_Task goal:_ Each line of data below is to be returned exactly, leaving out any picture.
---- Exercise inputs
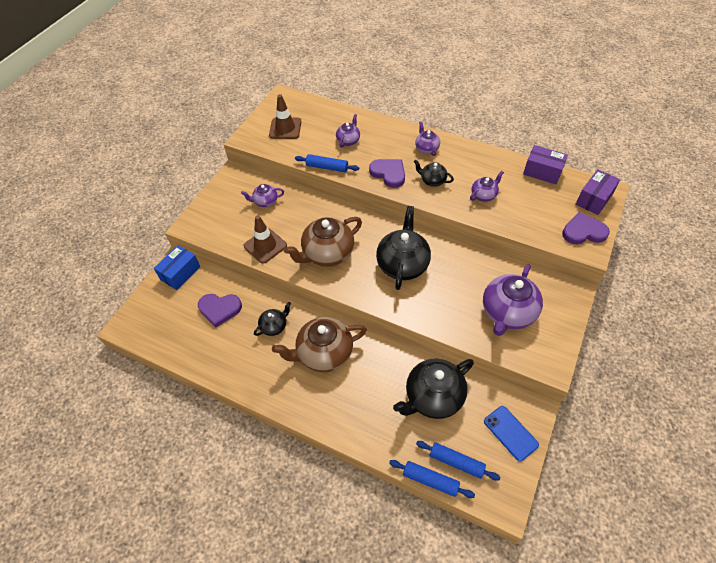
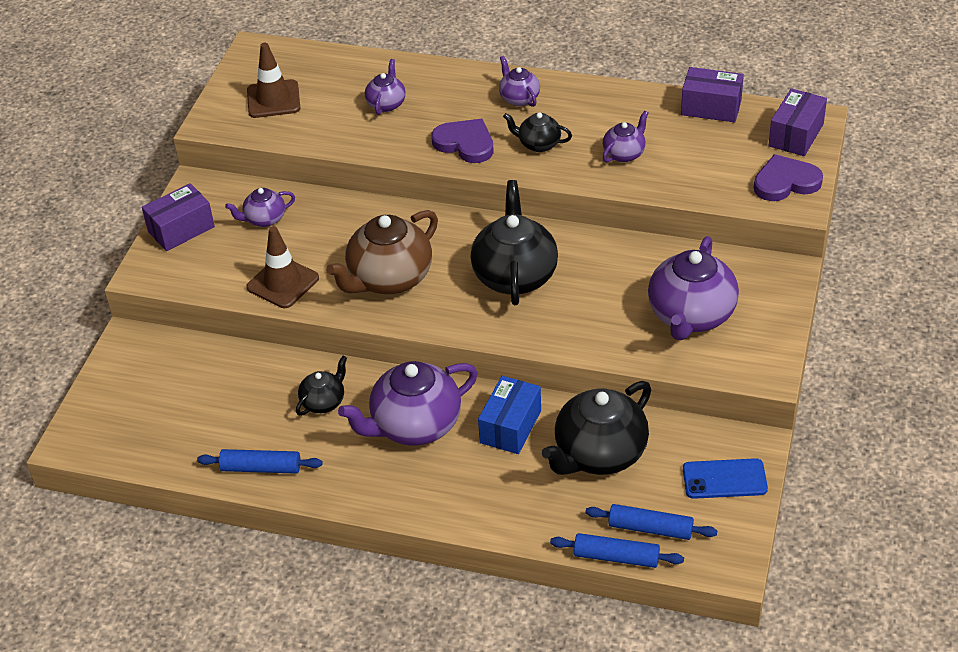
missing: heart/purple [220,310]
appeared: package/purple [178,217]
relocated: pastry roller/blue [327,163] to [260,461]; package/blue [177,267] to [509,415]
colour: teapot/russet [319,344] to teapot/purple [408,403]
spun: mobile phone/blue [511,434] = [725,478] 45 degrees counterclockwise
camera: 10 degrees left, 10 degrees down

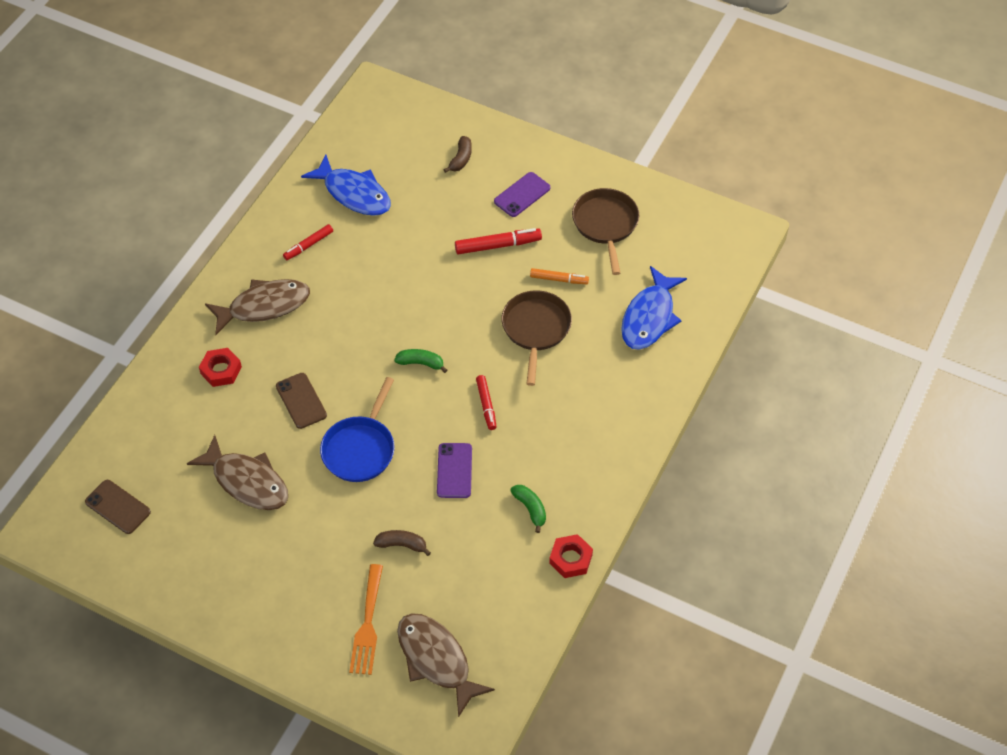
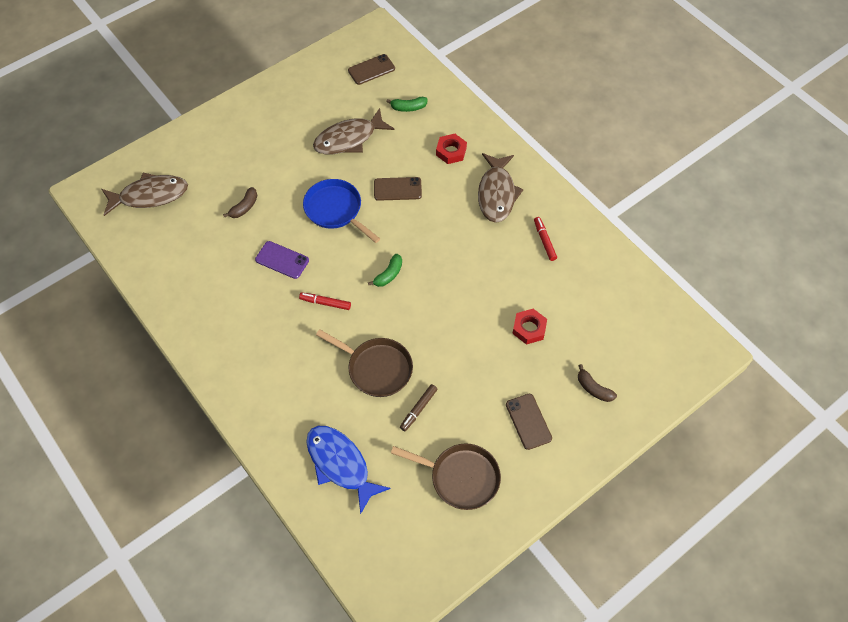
missing: fish/blue [346,185]; marker pen/crimson [498,241]; table fork/orange [366,619]
relocated: toy banana/leaf-green [528,509] to [407,104]; hexagon nut/crimson [571,556] to [529,327]
colour: mobile phone/purple [522,194] to mobile phone/russet [529,422]; marker pen/orange [559,276] to marker pen/russet [419,407]
camera: 115 degrees right, 5 degrees up

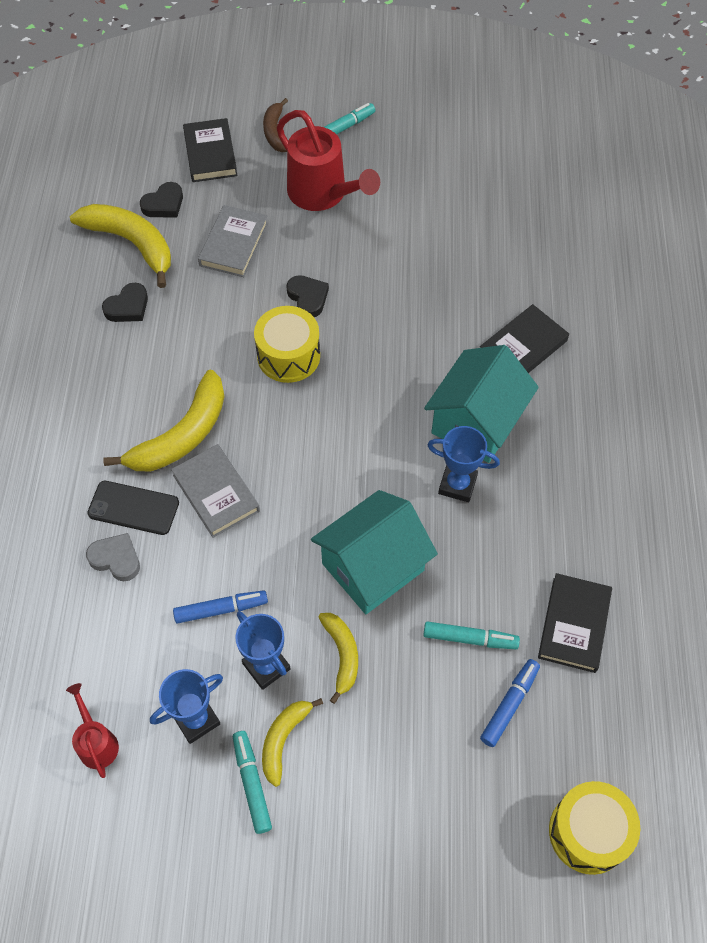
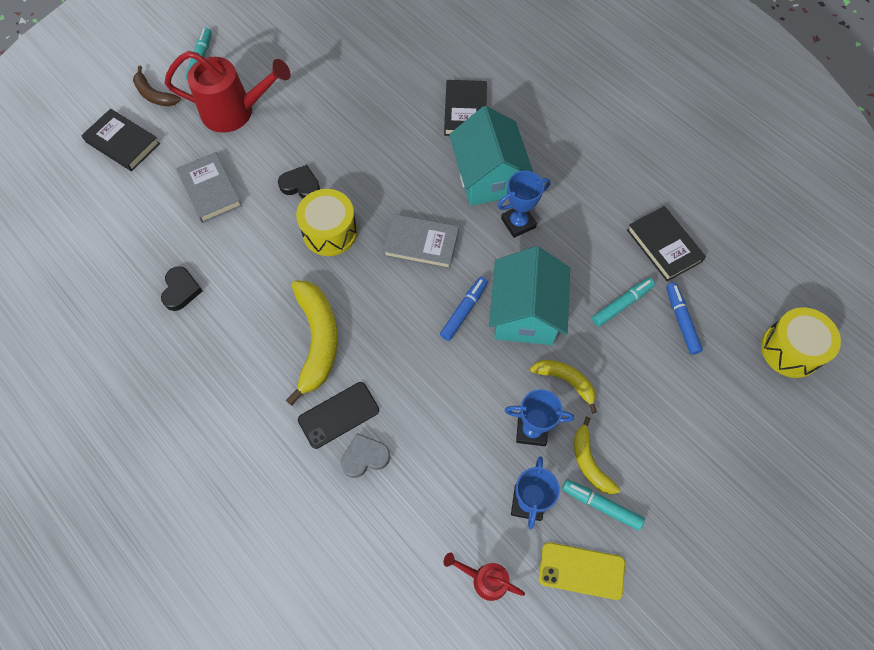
missing: heart/jet-black [161,199]; toy banana/yellow [120,246]
appeared: mobile phone/yellow [582,571]
relocated: book/grey [215,491] to [421,241]; marker pen/blue [220,607] to [464,309]
camera: 45 degrees left, 5 degrees up

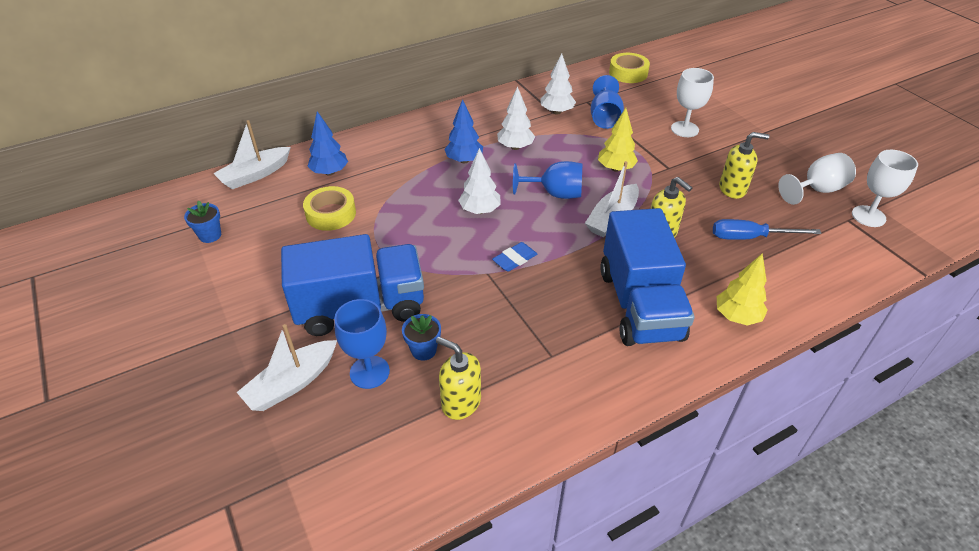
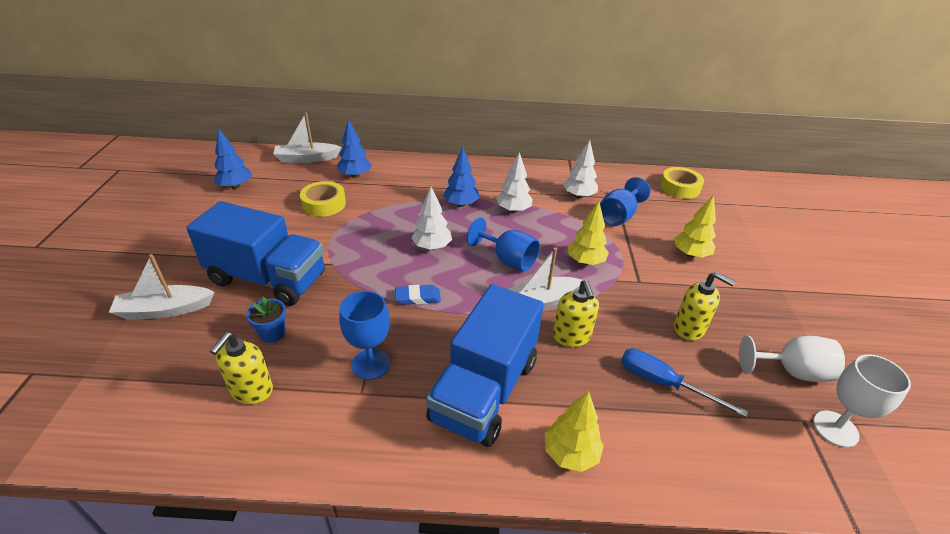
relocated: wine glass/blue [362,344] to [364,335]
exchanged: wine glass/pure white [692,102] to toy tree/yellow [695,226]; potted plant/blue [202,222] to toy tree/blue [233,158]
spun: soap pump/yellow [458,378] = [241,368] 135 degrees counterclockwise
camera: 30 degrees right, 5 degrees down

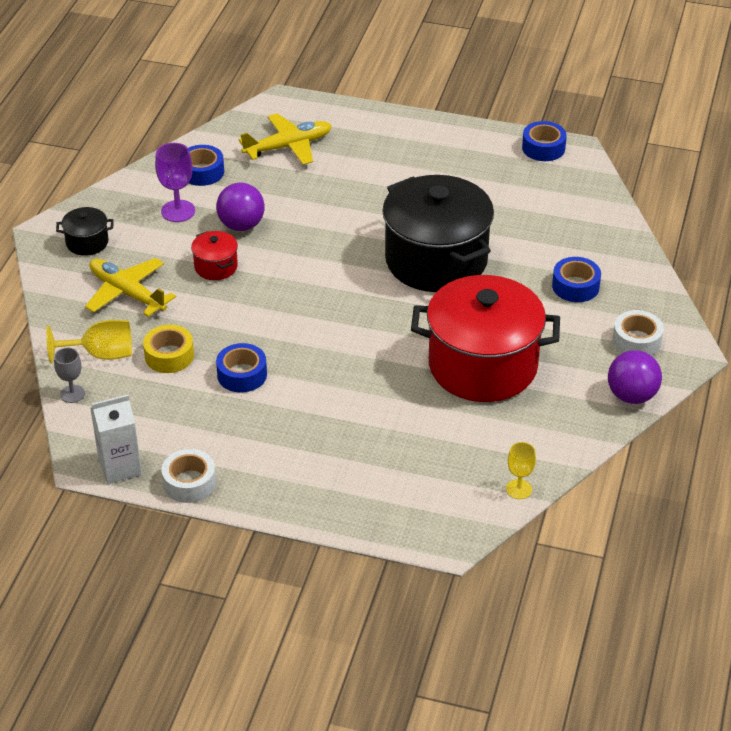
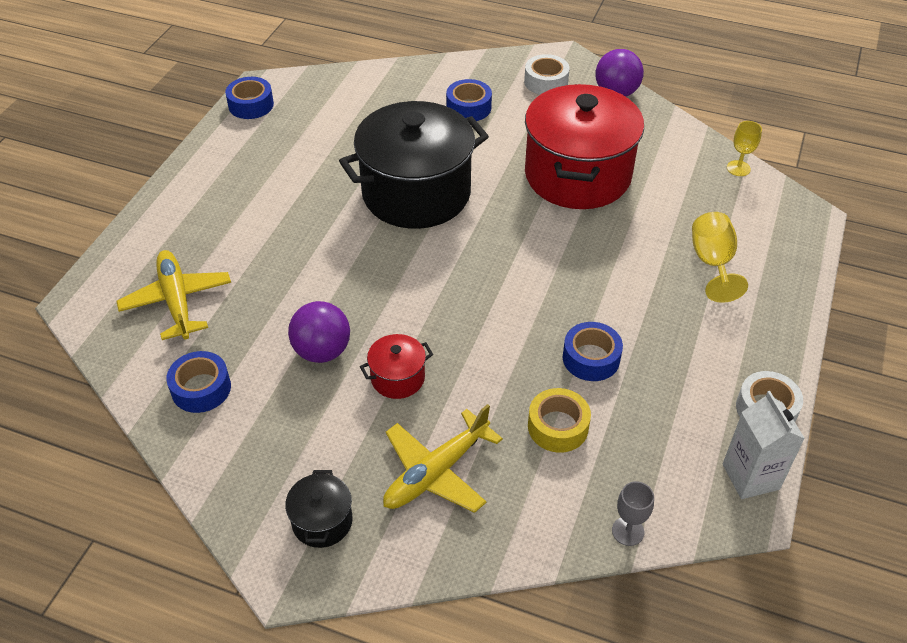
missing: wine glass/purple [175,182]
relocated: wine glass/yellow [89,341] to [720,257]
camera: 85 degrees left, 5 degrees up

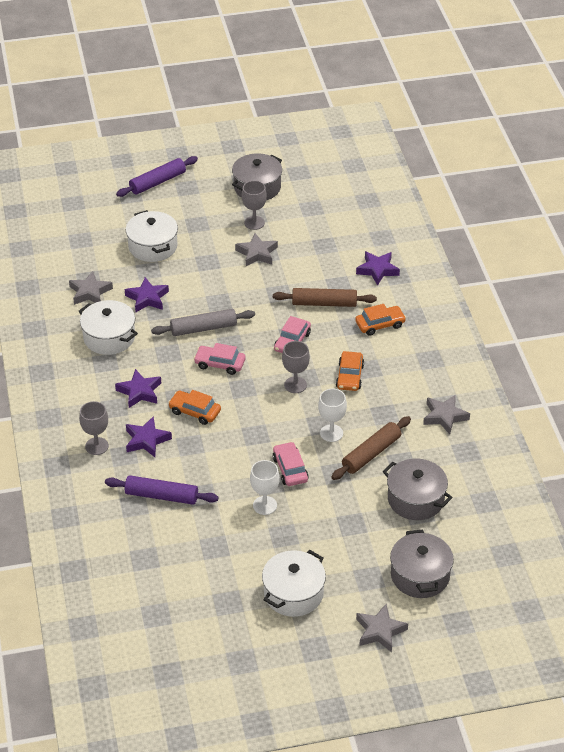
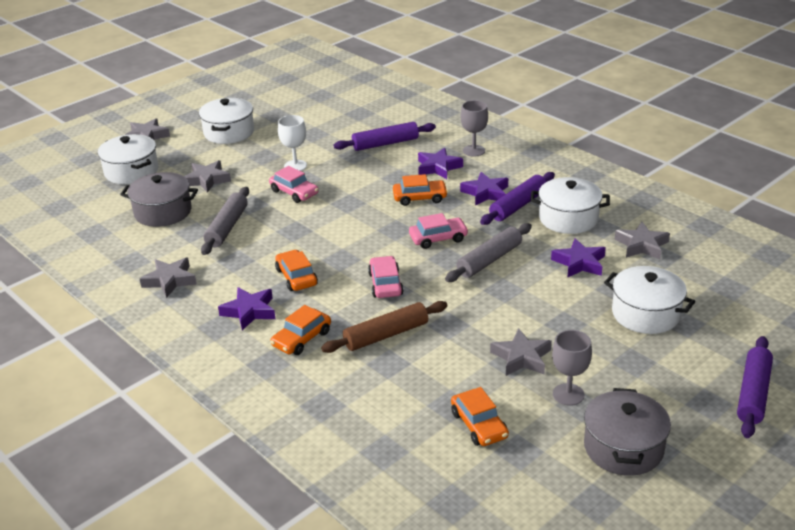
missing: wine glass/grey [296,367]; wine glass/pure white [332,415]
appeared: star/grey [207,176]; pastry roller/purple [517,198]; toy car/orange [480,416]
relocated: star/purple [378,268] to [246,308]
colour: pastry roller/russet [371,448] to pastry roller/grey [225,221]; stockpot/grey [422,564] to stockpot/pure white [128,159]
camera: 150 degrees right, 10 degrees down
--------
_Expected answer:_
missing: heart/purple [220,310]
appeared: package/purple [178,217]
relocated: pastry roller/blue [327,163] to [260,461]; package/blue [177,267] to [509,415]
colour: teapot/russet [319,344] to teapot/purple [408,403]
spun: mobile phone/blue [511,434] = [725,478] 45 degrees counterclockwise
camera: 10 degrees left, 10 degrees down

missing: fish/blue [346,185]; marker pen/crimson [498,241]; table fork/orange [366,619]
relocated: toy banana/leaf-green [528,509] to [407,104]; hexagon nut/crimson [571,556] to [529,327]
colour: mobile phone/purple [522,194] to mobile phone/russet [529,422]; marker pen/orange [559,276] to marker pen/russet [419,407]
camera: 115 degrees right, 5 degrees up

missing: heart/jet-black [161,199]; toy banana/yellow [120,246]
appeared: mobile phone/yellow [582,571]
relocated: book/grey [215,491] to [421,241]; marker pen/blue [220,607] to [464,309]
camera: 45 degrees left, 5 degrees up

relocated: wine glass/blue [362,344] to [364,335]
exchanged: wine glass/pure white [692,102] to toy tree/yellow [695,226]; potted plant/blue [202,222] to toy tree/blue [233,158]
spun: soap pump/yellow [458,378] = [241,368] 135 degrees counterclockwise
camera: 30 degrees right, 5 degrees down

missing: wine glass/purple [175,182]
relocated: wine glass/yellow [89,341] to [720,257]
camera: 85 degrees left, 5 degrees up

missing: wine glass/grey [296,367]; wine glass/pure white [332,415]
appeared: star/grey [207,176]; pastry roller/purple [517,198]; toy car/orange [480,416]
relocated: star/purple [378,268] to [246,308]
colour: pastry roller/russet [371,448] to pastry roller/grey [225,221]; stockpot/grey [422,564] to stockpot/pure white [128,159]
camera: 150 degrees right, 10 degrees down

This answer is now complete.